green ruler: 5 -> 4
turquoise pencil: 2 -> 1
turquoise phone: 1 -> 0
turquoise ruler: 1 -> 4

* * *

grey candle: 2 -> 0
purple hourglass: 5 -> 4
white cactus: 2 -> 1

...

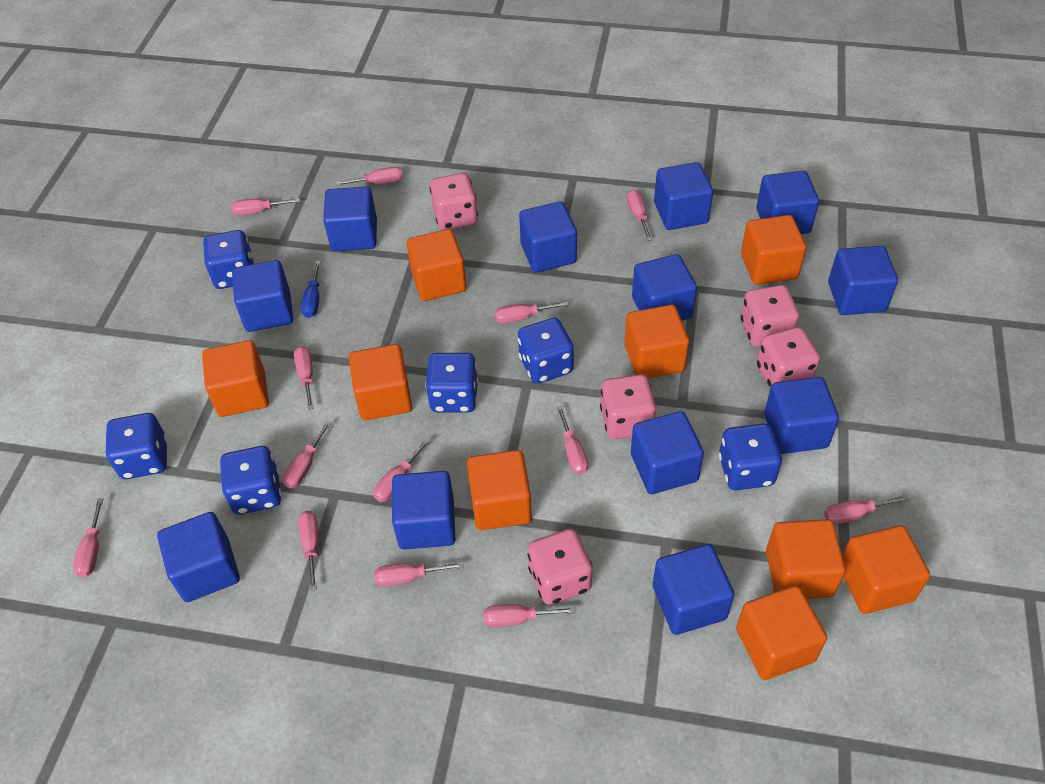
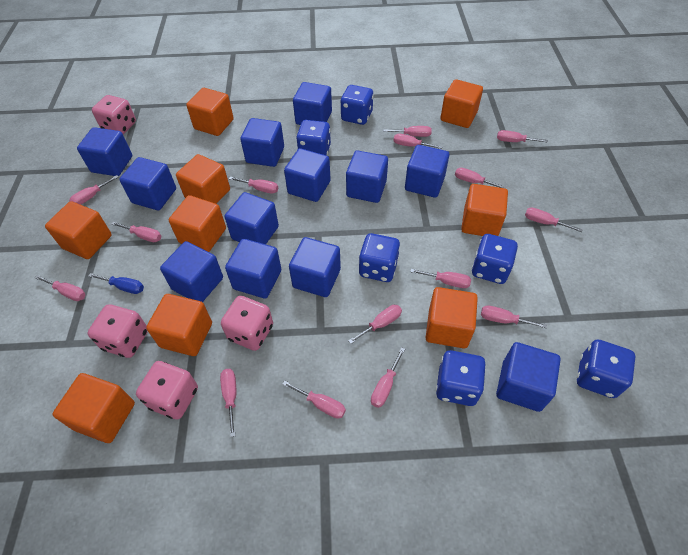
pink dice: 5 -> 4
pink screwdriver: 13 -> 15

*About this exercise*:
From the entries above, give again exactly the lines running from the line with "turquoise pencil: 2 -> 1" to the line with "turquoise ruler: 1 -> 4"; include both of those lines.

*Task answer*:
turquoise pencil: 2 -> 1
turquoise phone: 1 -> 0
turquoise ruler: 1 -> 4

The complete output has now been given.